REQUEST >>
A stretch of the entries below is to be set down exactly, running from the line with "black shoe [179,226,220,289]" through the line with "none -> orange plate [780,331,892,393]", both included, and no other line.

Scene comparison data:
::::::::::
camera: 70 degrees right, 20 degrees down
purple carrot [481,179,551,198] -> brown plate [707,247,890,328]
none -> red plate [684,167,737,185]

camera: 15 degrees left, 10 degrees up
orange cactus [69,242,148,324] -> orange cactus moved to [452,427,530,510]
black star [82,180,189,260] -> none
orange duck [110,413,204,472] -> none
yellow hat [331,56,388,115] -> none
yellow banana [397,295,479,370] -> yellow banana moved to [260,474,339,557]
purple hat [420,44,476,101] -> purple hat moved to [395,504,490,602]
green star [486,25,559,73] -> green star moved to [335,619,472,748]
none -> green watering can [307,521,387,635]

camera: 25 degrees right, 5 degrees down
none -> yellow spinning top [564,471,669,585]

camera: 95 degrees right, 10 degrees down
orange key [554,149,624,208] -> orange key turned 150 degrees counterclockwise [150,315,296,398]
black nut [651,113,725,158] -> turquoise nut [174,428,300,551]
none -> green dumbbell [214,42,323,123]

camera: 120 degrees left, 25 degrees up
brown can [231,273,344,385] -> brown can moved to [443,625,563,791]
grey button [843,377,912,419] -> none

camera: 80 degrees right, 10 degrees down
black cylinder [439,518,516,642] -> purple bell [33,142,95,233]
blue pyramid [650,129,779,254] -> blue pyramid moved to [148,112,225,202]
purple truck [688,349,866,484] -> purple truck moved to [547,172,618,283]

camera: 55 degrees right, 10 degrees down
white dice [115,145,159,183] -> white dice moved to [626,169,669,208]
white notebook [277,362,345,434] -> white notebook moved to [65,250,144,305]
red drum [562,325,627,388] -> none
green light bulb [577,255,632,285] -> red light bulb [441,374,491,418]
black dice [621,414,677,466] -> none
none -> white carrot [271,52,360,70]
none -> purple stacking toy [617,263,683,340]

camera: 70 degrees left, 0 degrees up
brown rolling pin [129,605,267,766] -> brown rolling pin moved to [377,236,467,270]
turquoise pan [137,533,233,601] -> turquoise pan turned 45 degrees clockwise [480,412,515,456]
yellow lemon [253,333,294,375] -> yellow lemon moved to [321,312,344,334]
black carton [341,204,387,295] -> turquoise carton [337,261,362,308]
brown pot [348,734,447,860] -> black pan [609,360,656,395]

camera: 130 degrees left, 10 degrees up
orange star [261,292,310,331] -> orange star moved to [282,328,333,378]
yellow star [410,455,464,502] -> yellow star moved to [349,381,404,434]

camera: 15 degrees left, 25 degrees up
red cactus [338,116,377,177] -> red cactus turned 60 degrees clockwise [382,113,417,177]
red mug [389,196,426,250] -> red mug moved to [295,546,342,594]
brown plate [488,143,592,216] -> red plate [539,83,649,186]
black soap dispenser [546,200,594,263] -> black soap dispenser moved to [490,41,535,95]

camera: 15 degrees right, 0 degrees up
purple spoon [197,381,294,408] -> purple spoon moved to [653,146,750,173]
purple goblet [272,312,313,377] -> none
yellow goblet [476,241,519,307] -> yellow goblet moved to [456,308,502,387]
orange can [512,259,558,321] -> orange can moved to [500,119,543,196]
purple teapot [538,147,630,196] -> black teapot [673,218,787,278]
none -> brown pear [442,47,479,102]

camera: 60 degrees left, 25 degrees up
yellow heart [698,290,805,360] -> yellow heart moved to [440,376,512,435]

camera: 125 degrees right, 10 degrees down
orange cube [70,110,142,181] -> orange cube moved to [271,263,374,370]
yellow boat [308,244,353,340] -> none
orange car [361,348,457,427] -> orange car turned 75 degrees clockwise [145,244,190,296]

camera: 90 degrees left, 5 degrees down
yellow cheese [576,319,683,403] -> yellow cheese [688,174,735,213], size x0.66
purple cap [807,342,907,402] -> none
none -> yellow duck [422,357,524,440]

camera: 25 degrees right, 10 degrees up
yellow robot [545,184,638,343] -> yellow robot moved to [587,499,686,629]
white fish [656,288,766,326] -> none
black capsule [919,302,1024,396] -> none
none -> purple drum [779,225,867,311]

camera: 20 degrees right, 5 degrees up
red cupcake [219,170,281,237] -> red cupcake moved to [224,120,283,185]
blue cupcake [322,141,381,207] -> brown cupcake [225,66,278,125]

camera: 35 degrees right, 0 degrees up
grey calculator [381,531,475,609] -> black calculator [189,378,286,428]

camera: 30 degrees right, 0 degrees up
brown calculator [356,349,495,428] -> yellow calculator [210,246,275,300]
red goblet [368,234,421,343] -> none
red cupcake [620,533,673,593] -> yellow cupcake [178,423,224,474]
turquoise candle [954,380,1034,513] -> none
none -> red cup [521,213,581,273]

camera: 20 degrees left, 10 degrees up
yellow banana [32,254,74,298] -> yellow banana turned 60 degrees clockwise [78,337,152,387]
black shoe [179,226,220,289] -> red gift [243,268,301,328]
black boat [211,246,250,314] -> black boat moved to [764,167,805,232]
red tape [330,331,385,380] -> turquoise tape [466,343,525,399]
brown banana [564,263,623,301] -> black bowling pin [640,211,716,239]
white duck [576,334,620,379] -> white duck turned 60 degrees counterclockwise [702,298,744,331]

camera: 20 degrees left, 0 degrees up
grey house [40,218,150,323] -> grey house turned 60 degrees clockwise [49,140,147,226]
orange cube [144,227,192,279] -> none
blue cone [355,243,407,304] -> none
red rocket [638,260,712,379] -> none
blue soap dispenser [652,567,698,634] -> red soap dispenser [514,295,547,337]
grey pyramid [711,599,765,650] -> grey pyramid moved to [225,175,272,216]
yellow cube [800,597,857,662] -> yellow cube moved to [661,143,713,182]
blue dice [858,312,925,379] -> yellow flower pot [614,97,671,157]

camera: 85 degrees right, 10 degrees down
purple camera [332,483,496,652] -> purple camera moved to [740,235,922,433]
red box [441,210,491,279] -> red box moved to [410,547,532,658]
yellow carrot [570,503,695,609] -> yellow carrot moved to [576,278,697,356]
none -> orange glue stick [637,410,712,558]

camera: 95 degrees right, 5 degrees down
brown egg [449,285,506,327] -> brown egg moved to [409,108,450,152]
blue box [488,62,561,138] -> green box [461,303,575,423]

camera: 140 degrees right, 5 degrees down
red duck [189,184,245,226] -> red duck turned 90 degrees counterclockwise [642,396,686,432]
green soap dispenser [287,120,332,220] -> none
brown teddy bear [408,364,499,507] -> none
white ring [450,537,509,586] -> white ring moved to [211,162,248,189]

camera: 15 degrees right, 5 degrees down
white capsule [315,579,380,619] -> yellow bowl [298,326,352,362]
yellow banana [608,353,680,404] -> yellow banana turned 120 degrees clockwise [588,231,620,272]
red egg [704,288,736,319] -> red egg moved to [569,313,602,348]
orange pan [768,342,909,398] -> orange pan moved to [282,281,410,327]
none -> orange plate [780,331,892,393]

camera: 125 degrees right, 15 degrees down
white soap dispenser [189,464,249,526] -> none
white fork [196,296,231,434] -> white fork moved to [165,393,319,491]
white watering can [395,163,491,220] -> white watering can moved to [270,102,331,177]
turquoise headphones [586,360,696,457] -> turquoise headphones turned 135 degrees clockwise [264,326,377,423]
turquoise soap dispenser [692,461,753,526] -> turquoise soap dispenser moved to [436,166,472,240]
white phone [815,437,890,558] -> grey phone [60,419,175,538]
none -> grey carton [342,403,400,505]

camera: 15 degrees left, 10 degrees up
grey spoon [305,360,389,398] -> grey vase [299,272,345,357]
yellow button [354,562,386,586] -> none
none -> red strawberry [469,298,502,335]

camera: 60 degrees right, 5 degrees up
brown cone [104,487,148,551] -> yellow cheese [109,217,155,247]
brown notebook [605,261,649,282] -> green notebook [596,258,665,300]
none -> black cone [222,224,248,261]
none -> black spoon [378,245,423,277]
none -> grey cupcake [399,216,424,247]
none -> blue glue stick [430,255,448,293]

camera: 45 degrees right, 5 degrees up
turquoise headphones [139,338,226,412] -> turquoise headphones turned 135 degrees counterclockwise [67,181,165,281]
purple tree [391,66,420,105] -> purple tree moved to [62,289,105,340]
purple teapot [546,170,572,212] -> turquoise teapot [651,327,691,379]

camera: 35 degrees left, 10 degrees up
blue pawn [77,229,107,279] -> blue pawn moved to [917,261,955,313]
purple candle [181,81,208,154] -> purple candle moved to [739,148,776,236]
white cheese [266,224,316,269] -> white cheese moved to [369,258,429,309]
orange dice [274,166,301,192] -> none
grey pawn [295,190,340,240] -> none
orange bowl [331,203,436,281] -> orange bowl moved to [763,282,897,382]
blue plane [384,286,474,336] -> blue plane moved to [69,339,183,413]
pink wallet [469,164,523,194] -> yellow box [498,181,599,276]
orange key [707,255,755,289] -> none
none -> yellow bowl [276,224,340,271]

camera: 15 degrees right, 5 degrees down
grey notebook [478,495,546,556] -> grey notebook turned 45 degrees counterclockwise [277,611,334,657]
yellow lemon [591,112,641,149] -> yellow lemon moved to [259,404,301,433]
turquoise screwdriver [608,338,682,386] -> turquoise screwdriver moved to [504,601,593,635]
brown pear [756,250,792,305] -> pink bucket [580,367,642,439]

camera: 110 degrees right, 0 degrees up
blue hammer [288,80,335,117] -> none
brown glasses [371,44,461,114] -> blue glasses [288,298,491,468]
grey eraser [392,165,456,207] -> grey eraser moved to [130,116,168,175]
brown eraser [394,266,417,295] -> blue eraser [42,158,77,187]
::::::::::
REPLY TO THE EXERCISE >>
black shoe [179,226,220,289] -> red gift [243,268,301,328]
black boat [211,246,250,314] -> black boat moved to [764,167,805,232]
red tape [330,331,385,380] -> turquoise tape [466,343,525,399]
brown banana [564,263,623,301] -> black bowling pin [640,211,716,239]
white duck [576,334,620,379] -> white duck turned 60 degrees counterclockwise [702,298,744,331]

camera: 20 degrees left, 0 degrees up
grey house [40,218,150,323] -> grey house turned 60 degrees clockwise [49,140,147,226]
orange cube [144,227,192,279] -> none
blue cone [355,243,407,304] -> none
red rocket [638,260,712,379] -> none
blue soap dispenser [652,567,698,634] -> red soap dispenser [514,295,547,337]
grey pyramid [711,599,765,650] -> grey pyramid moved to [225,175,272,216]
yellow cube [800,597,857,662] -> yellow cube moved to [661,143,713,182]
blue dice [858,312,925,379] -> yellow flower pot [614,97,671,157]

camera: 85 degrees right, 10 degrees down
purple camera [332,483,496,652] -> purple camera moved to [740,235,922,433]
red box [441,210,491,279] -> red box moved to [410,547,532,658]
yellow carrot [570,503,695,609] -> yellow carrot moved to [576,278,697,356]
none -> orange glue stick [637,410,712,558]

camera: 95 degrees right, 5 degrees down
brown egg [449,285,506,327] -> brown egg moved to [409,108,450,152]
blue box [488,62,561,138] -> green box [461,303,575,423]

camera: 140 degrees right, 5 degrees down
red duck [189,184,245,226] -> red duck turned 90 degrees counterclockwise [642,396,686,432]
green soap dispenser [287,120,332,220] -> none
brown teddy bear [408,364,499,507] -> none
white ring [450,537,509,586] -> white ring moved to [211,162,248,189]

camera: 15 degrees right, 5 degrees down
white capsule [315,579,380,619] -> yellow bowl [298,326,352,362]
yellow banana [608,353,680,404] -> yellow banana turned 120 degrees clockwise [588,231,620,272]
red egg [704,288,736,319] -> red egg moved to [569,313,602,348]
orange pan [768,342,909,398] -> orange pan moved to [282,281,410,327]
none -> orange plate [780,331,892,393]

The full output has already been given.